Source information Block Start

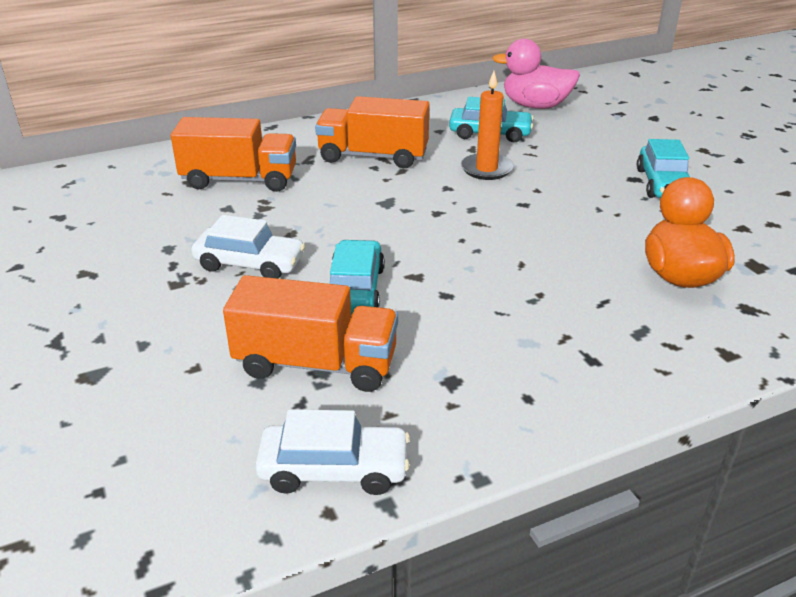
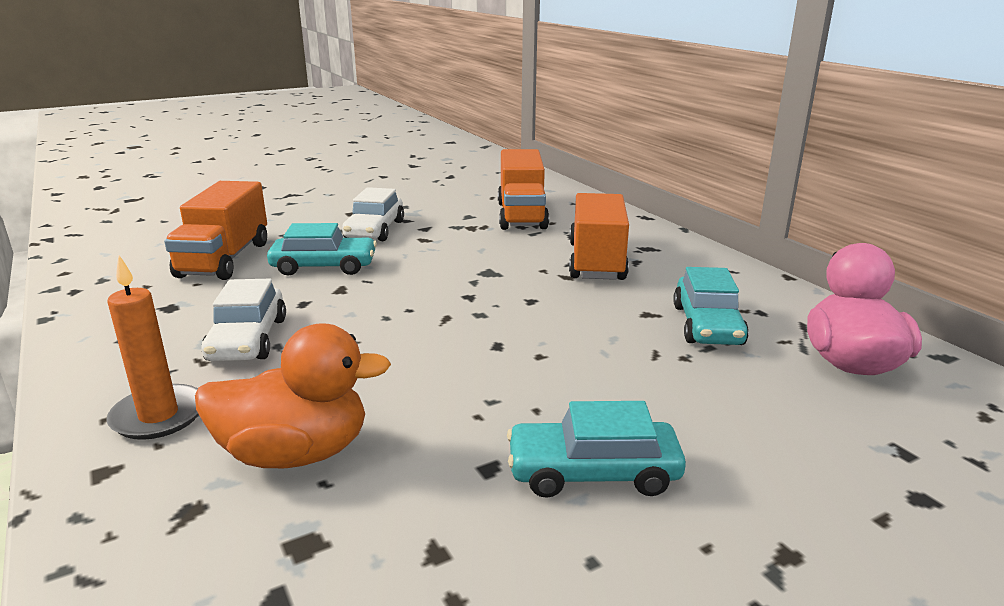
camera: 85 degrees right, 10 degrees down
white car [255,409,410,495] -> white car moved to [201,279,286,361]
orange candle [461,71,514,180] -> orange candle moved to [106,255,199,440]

Source information Block End
Source information Block Start

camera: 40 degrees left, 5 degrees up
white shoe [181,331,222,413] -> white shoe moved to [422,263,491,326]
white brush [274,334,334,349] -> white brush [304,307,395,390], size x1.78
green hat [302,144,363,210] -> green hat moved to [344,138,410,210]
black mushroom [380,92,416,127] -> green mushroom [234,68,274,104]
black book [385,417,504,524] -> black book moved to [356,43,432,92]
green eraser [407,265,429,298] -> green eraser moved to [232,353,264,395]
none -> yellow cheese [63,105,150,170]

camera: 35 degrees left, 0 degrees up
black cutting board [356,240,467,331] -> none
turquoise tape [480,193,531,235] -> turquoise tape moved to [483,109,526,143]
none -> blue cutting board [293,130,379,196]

Source information Block End

Directions for this task » A verbatim transcription is needed of the lines above, starting at the line with "green hat [302,144,363,210]" and ending at the line with "none -> blue cutting board [293,130,379,196]", both included, and of nothing else.

Written response »
green hat [302,144,363,210] -> green hat moved to [344,138,410,210]
black mushroom [380,92,416,127] -> green mushroom [234,68,274,104]
black book [385,417,504,524] -> black book moved to [356,43,432,92]
green eraser [407,265,429,298] -> green eraser moved to [232,353,264,395]
none -> yellow cheese [63,105,150,170]

camera: 35 degrees left, 0 degrees up
black cutting board [356,240,467,331] -> none
turquoise tape [480,193,531,235] -> turquoise tape moved to [483,109,526,143]
none -> blue cutting board [293,130,379,196]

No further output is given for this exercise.